List each line of the data that holds the string "pencil".
——
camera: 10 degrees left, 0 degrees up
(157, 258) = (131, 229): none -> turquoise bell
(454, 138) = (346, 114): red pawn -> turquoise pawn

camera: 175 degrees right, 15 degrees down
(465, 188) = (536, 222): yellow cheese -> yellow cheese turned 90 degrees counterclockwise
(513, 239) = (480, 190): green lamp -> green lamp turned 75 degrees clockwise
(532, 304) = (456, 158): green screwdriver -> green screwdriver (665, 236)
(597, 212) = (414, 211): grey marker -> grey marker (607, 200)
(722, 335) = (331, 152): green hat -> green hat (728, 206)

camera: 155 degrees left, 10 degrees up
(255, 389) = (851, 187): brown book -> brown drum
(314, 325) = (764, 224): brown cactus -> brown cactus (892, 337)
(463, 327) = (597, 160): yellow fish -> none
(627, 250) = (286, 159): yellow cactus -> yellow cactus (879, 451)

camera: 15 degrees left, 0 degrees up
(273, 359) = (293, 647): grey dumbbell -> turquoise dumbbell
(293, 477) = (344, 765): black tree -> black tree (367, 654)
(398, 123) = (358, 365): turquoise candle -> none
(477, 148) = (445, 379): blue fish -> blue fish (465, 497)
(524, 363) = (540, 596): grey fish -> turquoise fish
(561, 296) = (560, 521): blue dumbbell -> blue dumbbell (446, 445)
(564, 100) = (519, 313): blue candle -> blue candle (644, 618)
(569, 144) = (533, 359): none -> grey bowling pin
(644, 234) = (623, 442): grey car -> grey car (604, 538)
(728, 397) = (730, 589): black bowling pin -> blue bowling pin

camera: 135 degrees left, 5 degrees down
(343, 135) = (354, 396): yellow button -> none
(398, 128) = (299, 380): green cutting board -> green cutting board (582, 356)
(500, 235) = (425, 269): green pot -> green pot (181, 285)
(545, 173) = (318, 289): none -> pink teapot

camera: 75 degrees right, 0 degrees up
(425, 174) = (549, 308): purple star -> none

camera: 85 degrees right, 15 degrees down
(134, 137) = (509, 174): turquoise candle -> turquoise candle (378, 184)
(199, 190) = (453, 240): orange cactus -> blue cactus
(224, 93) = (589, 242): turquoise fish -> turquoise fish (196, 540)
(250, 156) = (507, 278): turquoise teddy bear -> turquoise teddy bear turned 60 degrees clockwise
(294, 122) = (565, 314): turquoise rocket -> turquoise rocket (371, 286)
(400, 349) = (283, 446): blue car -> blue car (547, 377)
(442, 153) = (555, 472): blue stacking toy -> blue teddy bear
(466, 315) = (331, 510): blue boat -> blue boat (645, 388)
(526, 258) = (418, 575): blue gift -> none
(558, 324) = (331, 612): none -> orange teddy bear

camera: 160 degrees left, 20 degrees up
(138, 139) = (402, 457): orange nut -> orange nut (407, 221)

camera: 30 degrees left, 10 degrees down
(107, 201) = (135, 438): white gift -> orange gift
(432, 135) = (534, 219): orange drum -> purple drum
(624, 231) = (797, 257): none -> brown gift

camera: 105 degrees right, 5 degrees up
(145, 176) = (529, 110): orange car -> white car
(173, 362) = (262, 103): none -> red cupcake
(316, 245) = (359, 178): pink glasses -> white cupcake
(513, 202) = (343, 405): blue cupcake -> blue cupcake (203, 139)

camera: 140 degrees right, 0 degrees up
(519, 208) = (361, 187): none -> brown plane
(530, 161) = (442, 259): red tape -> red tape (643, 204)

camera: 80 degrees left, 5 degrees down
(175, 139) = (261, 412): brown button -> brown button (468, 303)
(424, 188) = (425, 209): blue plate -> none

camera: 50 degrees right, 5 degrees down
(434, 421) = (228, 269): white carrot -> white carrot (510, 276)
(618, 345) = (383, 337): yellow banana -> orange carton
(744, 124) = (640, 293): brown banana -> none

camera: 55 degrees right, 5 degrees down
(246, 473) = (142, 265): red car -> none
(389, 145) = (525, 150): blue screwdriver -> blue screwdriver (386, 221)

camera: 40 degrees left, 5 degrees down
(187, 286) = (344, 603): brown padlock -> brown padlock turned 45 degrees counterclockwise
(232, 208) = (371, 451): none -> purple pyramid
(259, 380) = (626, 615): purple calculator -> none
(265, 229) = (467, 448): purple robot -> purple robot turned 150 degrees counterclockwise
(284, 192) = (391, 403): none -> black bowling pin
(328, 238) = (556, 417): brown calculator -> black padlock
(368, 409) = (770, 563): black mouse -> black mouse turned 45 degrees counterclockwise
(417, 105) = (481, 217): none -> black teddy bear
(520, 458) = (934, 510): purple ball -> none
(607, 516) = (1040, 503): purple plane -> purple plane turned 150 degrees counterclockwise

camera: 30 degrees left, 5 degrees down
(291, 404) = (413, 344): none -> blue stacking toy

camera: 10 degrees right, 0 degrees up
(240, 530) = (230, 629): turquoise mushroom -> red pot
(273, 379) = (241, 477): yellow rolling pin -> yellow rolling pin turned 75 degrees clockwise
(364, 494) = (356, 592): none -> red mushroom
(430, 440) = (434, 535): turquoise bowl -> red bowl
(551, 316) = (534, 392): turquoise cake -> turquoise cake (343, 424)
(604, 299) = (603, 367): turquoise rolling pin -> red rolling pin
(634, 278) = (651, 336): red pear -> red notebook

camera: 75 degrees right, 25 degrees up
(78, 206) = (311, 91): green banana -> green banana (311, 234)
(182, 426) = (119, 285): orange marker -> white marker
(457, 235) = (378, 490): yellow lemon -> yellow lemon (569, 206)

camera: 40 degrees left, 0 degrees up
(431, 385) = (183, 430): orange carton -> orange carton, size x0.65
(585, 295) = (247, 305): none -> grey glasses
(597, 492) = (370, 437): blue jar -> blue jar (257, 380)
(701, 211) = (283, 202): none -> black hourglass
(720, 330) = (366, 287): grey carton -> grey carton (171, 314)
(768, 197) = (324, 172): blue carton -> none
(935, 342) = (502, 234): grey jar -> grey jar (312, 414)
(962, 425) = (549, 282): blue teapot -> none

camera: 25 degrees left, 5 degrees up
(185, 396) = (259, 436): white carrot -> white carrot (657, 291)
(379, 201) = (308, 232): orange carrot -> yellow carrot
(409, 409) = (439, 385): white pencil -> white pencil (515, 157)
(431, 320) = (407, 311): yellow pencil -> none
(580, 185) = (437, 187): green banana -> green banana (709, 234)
——
#### [Exercise response]
(409, 409) = (439, 385): white pencil -> white pencil (515, 157)
(431, 320) = (407, 311): yellow pencil -> none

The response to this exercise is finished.